AVAILABLE DATA
[Start of section]

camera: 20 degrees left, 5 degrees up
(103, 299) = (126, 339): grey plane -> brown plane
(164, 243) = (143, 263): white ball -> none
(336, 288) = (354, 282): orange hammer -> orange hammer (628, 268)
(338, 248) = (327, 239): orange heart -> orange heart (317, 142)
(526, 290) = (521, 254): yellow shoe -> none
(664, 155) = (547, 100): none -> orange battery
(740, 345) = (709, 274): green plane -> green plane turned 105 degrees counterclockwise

[End of section]
[Start of section]

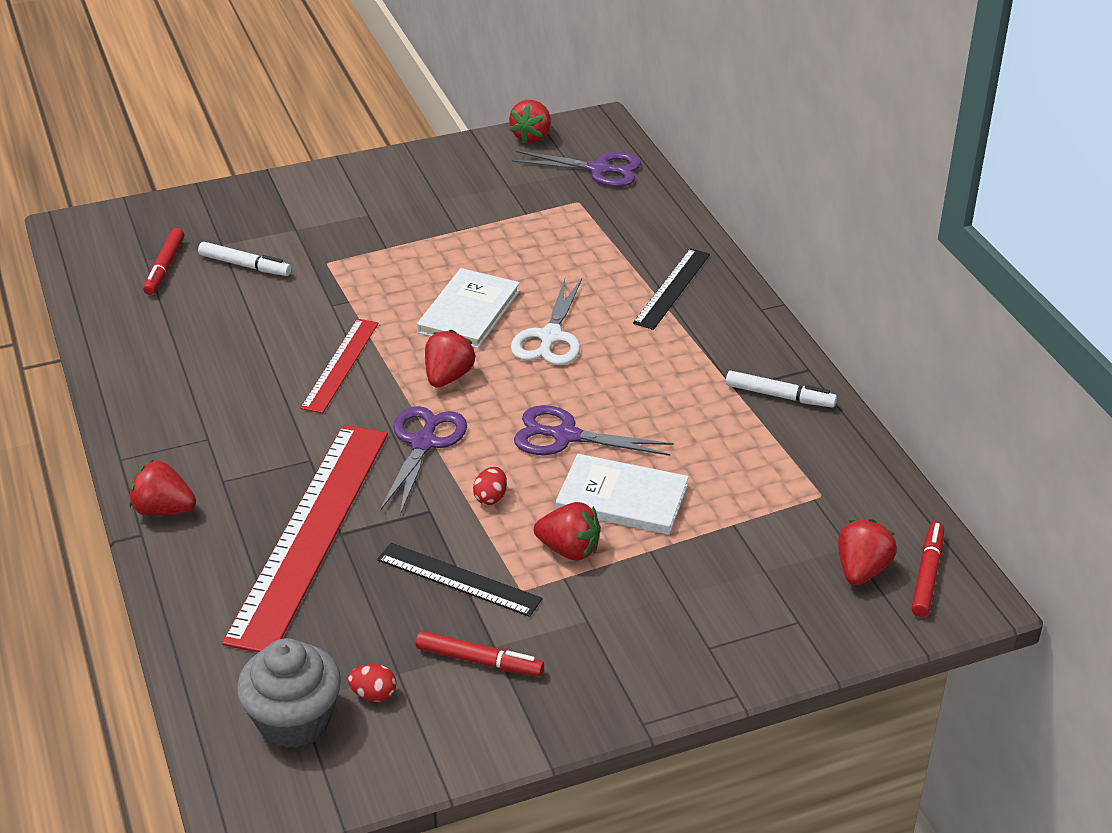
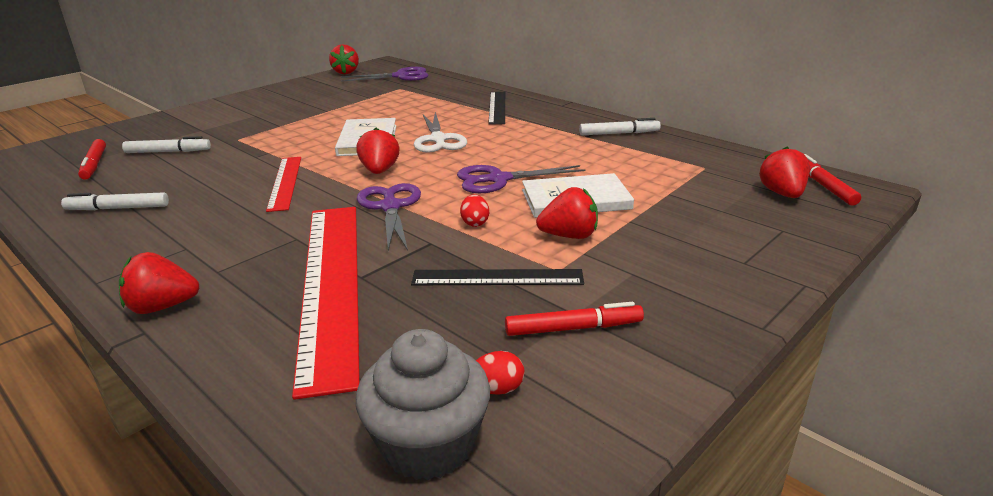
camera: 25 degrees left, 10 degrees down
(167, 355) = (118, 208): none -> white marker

[End of section]
[Start of section]

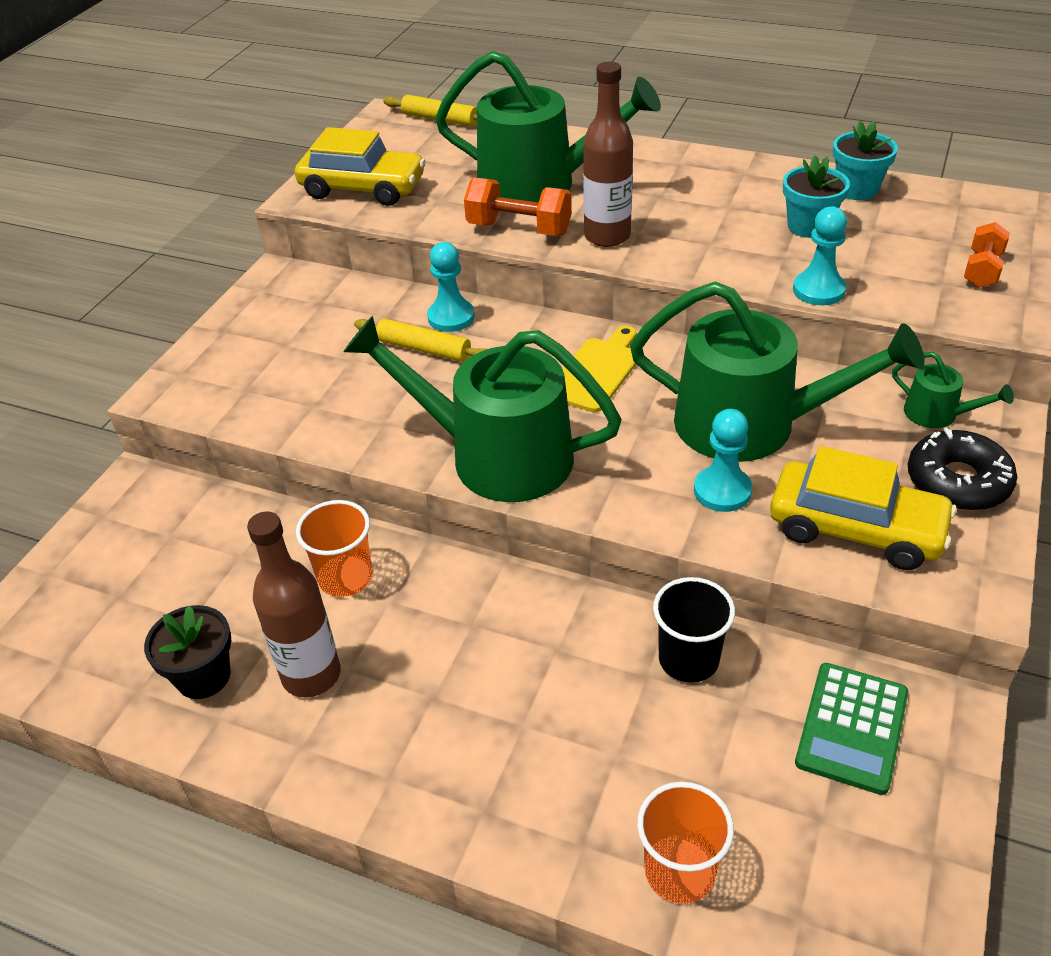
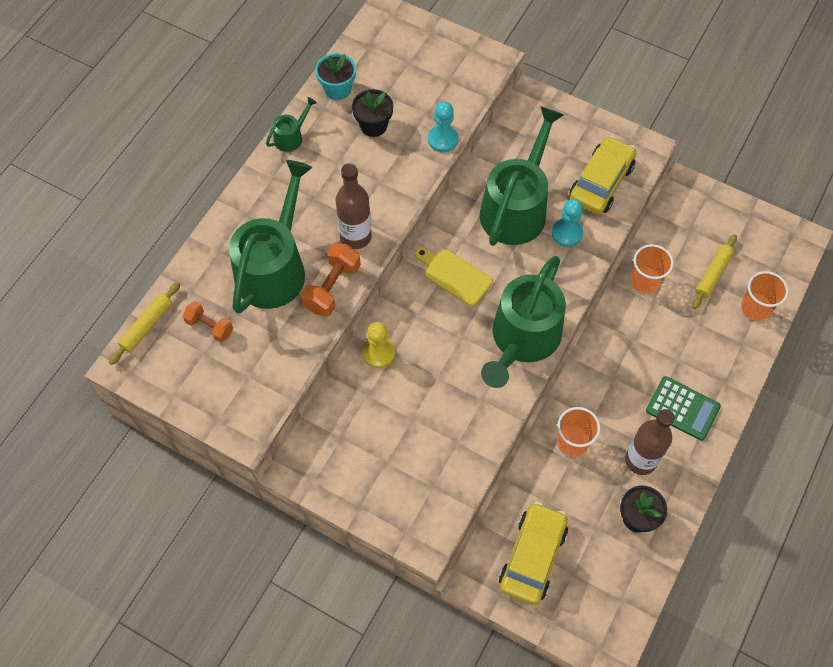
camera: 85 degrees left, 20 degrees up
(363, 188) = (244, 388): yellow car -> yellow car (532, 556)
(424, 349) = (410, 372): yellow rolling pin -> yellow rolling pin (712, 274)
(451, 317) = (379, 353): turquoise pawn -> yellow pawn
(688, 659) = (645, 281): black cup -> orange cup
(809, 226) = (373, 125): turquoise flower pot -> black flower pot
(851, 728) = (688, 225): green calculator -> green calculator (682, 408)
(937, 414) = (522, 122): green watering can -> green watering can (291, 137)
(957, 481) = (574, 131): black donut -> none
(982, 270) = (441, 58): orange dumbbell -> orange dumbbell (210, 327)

[End of section]

Give the exact lines, and only those, from the line containing "(809, 226) = (373, 125): turquoise" through the line containing "(982, 270) = (441, 58): orange" in the entries above.

(809, 226) = (373, 125): turquoise flower pot -> black flower pot
(851, 728) = (688, 225): green calculator -> green calculator (682, 408)
(937, 414) = (522, 122): green watering can -> green watering can (291, 137)
(957, 481) = (574, 131): black donut -> none
(982, 270) = (441, 58): orange dumbbell -> orange dumbbell (210, 327)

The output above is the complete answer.